_WRITTEN EXERCISE:_ Rewrite the data below, renaming every "center point" as "midpoint" and leaving everything else unchanged.

- - -

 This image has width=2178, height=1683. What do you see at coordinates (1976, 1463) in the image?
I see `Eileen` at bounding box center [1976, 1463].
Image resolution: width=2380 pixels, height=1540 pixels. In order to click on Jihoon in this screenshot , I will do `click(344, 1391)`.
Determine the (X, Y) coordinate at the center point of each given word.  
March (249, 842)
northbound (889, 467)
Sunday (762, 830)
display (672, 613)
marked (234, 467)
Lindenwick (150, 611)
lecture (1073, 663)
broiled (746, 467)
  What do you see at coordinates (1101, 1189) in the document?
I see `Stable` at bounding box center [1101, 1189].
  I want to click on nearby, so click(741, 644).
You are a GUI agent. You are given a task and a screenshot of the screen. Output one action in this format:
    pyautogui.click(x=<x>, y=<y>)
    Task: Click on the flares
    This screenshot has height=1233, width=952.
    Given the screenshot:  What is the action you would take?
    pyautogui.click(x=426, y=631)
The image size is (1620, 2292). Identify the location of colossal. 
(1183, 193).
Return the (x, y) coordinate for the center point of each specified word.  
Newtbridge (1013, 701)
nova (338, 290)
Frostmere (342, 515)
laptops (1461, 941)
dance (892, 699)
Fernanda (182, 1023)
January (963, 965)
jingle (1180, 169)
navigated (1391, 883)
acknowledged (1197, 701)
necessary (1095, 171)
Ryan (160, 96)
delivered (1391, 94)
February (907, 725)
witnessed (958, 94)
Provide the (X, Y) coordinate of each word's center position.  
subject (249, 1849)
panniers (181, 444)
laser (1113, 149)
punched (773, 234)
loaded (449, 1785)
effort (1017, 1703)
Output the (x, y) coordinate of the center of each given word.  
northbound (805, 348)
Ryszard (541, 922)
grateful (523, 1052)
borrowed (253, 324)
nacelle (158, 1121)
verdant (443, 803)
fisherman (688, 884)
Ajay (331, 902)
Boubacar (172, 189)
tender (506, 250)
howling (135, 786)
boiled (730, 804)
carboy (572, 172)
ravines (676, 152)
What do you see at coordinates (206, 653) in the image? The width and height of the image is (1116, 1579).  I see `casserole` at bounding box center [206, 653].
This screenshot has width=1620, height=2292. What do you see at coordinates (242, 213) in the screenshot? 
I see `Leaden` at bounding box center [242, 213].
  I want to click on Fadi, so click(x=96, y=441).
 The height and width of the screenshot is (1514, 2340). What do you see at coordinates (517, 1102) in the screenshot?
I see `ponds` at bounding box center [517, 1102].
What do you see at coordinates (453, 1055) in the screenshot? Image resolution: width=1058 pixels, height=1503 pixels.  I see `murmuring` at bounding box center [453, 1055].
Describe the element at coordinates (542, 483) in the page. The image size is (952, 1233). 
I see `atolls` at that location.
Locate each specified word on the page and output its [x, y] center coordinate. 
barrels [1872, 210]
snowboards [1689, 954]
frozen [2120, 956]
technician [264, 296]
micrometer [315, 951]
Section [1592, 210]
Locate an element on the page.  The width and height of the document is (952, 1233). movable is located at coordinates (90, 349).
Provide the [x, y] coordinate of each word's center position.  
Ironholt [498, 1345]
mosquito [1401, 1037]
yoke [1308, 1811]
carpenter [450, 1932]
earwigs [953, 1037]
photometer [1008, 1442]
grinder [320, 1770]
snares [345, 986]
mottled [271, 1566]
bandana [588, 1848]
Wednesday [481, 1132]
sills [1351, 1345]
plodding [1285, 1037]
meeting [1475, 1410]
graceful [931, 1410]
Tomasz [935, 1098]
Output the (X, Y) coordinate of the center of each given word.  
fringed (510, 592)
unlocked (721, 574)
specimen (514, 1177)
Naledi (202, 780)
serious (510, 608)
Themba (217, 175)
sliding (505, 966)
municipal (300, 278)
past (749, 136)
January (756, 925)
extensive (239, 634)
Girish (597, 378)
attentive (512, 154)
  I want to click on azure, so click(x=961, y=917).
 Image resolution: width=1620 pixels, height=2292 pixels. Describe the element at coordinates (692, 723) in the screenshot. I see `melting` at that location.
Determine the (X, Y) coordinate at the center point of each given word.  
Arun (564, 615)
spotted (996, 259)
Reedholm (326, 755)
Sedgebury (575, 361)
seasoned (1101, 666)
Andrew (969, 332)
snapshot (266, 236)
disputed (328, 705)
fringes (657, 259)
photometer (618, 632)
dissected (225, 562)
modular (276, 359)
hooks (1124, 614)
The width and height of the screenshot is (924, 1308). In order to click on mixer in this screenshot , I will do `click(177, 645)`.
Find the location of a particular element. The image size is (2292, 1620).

- - -

_ANSWER TO THE EXERCISE:_
 This image has width=2178, height=1683. What do you see at coordinates (1976, 1463) in the image?
I see `Eileen` at bounding box center [1976, 1463].
Image resolution: width=2380 pixels, height=1540 pixels. In order to click on Jihoon in this screenshot , I will do `click(344, 1391)`.
Determine the (X, Y) coordinate at the midpoint of each given word.  
March (249, 842)
northbound (889, 467)
Sunday (762, 830)
display (672, 613)
marked (234, 467)
Lindenwick (150, 611)
lecture (1073, 663)
broiled (746, 467)
  What do you see at coordinates (1101, 1189) in the document?
I see `Stable` at bounding box center [1101, 1189].
  I want to click on nearby, so click(741, 644).
You are a GUI agent. You are given a task and a screenshot of the screen. Output one action in this format:
    pyautogui.click(x=<x>, y=<y>)
    Task: Click on the flares
    This screenshot has height=1233, width=952.
    Given the screenshot:  What is the action you would take?
    pyautogui.click(x=426, y=631)
The image size is (1620, 2292). Identify the location of colossal. 
(1183, 193).
Return the (x, y) coordinate for the midpoint of each specified word.  
Newtbridge (1013, 701)
nova (338, 290)
Frostmere (342, 515)
laptops (1461, 941)
dance (892, 699)
Fernanda (182, 1023)
January (963, 965)
jingle (1180, 169)
navigated (1391, 883)
acknowledged (1197, 701)
necessary (1095, 171)
Ryan (160, 96)
delivered (1391, 94)
February (907, 725)
witnessed (958, 94)
Provide the (X, Y) coordinate of each word's center position.  
subject (249, 1849)
panniers (181, 444)
laser (1113, 149)
punched (773, 234)
loaded (449, 1785)
effort (1017, 1703)
Output the (x, y) coordinate of the center of each given word.  
northbound (805, 348)
Ryszard (541, 922)
grateful (523, 1052)
borrowed (253, 324)
nacelle (158, 1121)
verdant (443, 803)
fisherman (688, 884)
Ajay (331, 902)
Boubacar (172, 189)
tender (506, 250)
howling (135, 786)
boiled (730, 804)
carboy (572, 172)
ravines (676, 152)
What do you see at coordinates (206, 653) in the image? The width and height of the image is (1116, 1579).  I see `casserole` at bounding box center [206, 653].
This screenshot has width=1620, height=2292. What do you see at coordinates (242, 213) in the screenshot? 
I see `Leaden` at bounding box center [242, 213].
  I want to click on Fadi, so click(x=96, y=441).
 The height and width of the screenshot is (1514, 2340). What do you see at coordinates (517, 1102) in the screenshot?
I see `ponds` at bounding box center [517, 1102].
What do you see at coordinates (453, 1055) in the screenshot? Image resolution: width=1058 pixels, height=1503 pixels.  I see `murmuring` at bounding box center [453, 1055].
Describe the element at coordinates (542, 483) in the page. The image size is (952, 1233). 
I see `atolls` at that location.
Locate each specified word on the page and output its [x, y] center coordinate. 
barrels [1872, 210]
snowboards [1689, 954]
frozen [2120, 956]
technician [264, 296]
micrometer [315, 951]
Section [1592, 210]
Locate an element on the page.  The width and height of the document is (952, 1233). movable is located at coordinates (90, 349).
Provide the [x, y] coordinate of each word's center position.  
Ironholt [498, 1345]
mosquito [1401, 1037]
yoke [1308, 1811]
carpenter [450, 1932]
earwigs [953, 1037]
photometer [1008, 1442]
grinder [320, 1770]
snares [345, 986]
mottled [271, 1566]
bandana [588, 1848]
Wednesday [481, 1132]
sills [1351, 1345]
plodding [1285, 1037]
meeting [1475, 1410]
graceful [931, 1410]
Tomasz [935, 1098]
Output the (X, Y) coordinate of the center of each given word.  
fringed (510, 592)
unlocked (721, 574)
specimen (514, 1177)
Naledi (202, 780)
serious (510, 608)
Themba (217, 175)
sliding (505, 966)
municipal (300, 278)
past (749, 136)
January (756, 925)
extensive (239, 634)
Girish (597, 378)
attentive (512, 154)
  I want to click on azure, so click(x=961, y=917).
 Image resolution: width=1620 pixels, height=2292 pixels. Describe the element at coordinates (692, 723) in the screenshot. I see `melting` at that location.
Determine the (X, Y) coordinate at the midpoint of each given word.  
Arun (564, 615)
spotted (996, 259)
Reedholm (326, 755)
Sedgebury (575, 361)
seasoned (1101, 666)
Andrew (969, 332)
snapshot (266, 236)
disputed (328, 705)
fringes (657, 259)
photometer (618, 632)
dissected (225, 562)
modular (276, 359)
hooks (1124, 614)
The width and height of the screenshot is (924, 1308). In order to click on mixer in this screenshot , I will do `click(177, 645)`.
Find the location of a particular element. The image size is (2292, 1620).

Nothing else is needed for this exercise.